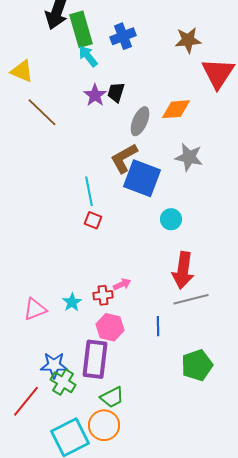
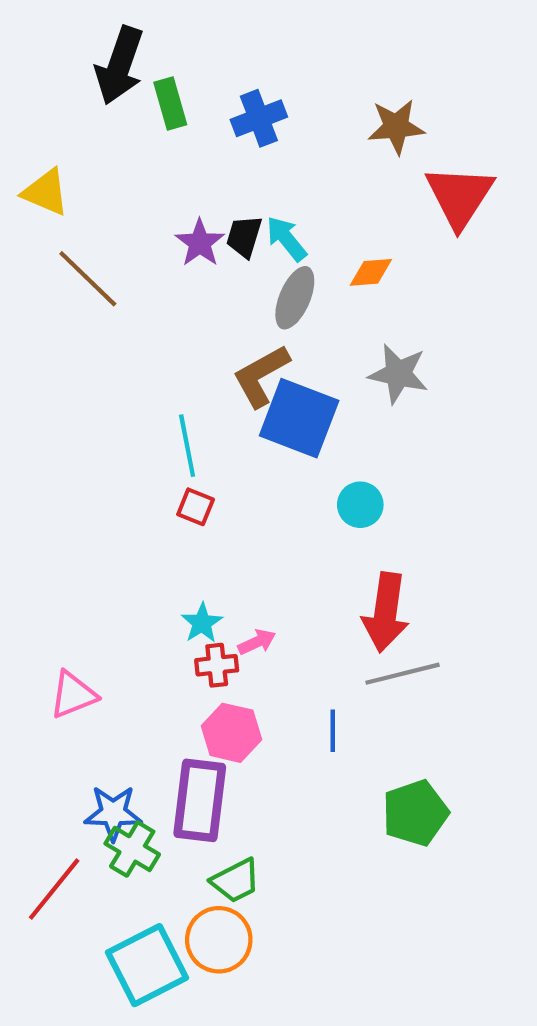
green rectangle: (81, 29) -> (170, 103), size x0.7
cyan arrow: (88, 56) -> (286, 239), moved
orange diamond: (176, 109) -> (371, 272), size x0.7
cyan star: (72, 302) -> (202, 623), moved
---
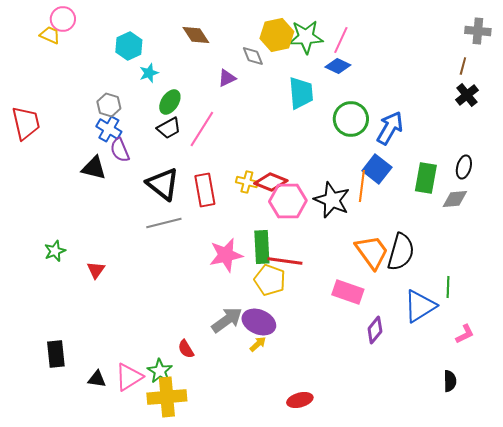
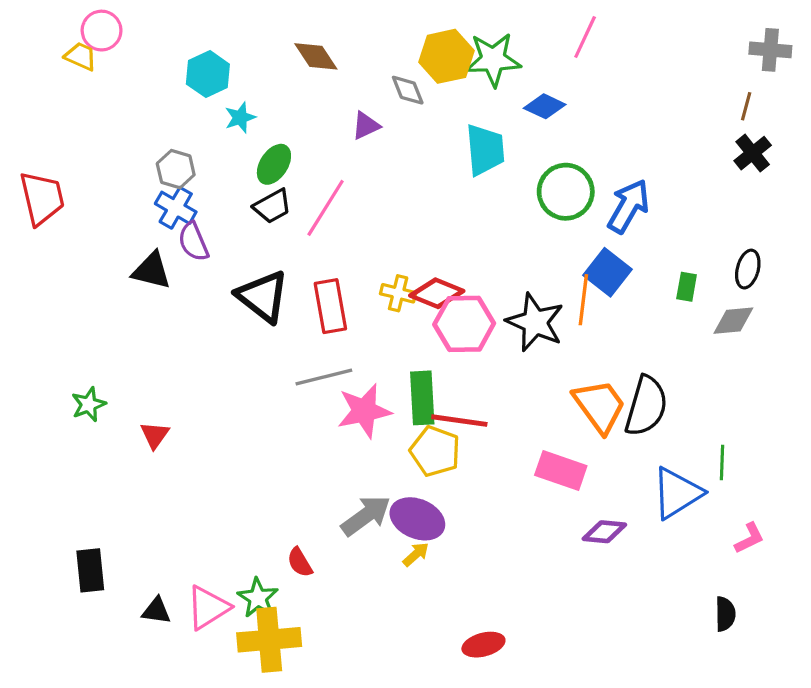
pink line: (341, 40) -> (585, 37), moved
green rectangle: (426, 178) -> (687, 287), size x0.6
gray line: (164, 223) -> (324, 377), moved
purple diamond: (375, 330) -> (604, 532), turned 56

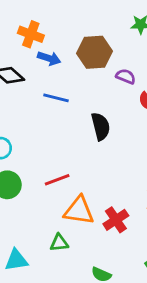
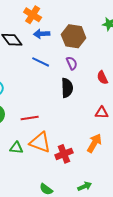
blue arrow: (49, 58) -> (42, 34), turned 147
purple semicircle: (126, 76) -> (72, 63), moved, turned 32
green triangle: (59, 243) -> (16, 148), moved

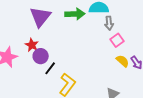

**Your task**
How many of the lines in the records include the word "turned"? Only the number should be given.

**Task solution**
3